*** Opening Task inputs ***

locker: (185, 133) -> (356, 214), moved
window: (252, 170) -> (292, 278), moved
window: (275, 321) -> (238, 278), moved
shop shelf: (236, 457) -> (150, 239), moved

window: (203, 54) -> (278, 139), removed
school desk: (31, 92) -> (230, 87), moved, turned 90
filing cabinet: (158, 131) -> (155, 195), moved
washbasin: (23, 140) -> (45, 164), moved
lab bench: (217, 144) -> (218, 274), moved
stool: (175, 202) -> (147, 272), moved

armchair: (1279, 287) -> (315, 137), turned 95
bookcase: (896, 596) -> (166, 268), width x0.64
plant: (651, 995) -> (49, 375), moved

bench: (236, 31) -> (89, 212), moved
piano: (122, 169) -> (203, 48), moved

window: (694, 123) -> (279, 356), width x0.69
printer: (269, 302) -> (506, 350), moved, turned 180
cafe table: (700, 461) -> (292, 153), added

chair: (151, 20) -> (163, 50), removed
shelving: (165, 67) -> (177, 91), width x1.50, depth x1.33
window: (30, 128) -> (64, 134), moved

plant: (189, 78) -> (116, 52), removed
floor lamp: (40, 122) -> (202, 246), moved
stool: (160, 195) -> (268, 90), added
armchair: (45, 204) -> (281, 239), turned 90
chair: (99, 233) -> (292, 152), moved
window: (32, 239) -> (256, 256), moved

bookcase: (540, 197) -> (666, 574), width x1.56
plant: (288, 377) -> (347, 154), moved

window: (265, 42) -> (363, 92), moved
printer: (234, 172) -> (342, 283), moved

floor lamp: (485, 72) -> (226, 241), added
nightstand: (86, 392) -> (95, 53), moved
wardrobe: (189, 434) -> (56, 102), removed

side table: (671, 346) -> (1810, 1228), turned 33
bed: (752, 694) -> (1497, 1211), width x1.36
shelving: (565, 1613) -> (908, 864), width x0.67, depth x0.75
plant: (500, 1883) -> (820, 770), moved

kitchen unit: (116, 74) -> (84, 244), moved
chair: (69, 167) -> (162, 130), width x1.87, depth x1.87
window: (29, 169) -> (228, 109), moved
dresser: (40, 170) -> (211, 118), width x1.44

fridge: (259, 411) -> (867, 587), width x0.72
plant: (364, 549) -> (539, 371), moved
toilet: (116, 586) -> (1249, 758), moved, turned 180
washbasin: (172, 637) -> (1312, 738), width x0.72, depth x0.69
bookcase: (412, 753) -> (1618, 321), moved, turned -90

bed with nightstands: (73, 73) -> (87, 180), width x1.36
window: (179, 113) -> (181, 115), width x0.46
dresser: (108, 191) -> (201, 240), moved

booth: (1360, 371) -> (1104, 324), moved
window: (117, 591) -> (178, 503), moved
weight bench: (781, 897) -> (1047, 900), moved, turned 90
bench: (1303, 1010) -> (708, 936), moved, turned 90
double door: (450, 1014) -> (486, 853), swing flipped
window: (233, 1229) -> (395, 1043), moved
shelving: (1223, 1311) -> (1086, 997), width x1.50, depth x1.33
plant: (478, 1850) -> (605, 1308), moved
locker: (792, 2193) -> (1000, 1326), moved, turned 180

*** Closing Task inputs ***

▶ [What is needed]
From the records above, print only the lines between the one holding "booth: (1360, 371) -> (1104, 324), moved" and the one holding "plant: (478, 1850) -> (605, 1308), moved", inclusive, exactly as they stand.

▶ [Answer area]
booth: (1360, 371) -> (1104, 324), moved
window: (117, 591) -> (178, 503), moved
weight bench: (781, 897) -> (1047, 900), moved, turned 90
bench: (1303, 1010) -> (708, 936), moved, turned 90
double door: (450, 1014) -> (486, 853), swing flipped
window: (233, 1229) -> (395, 1043), moved
shelving: (1223, 1311) -> (1086, 997), width x1.50, depth x1.33
plant: (478, 1850) -> (605, 1308), moved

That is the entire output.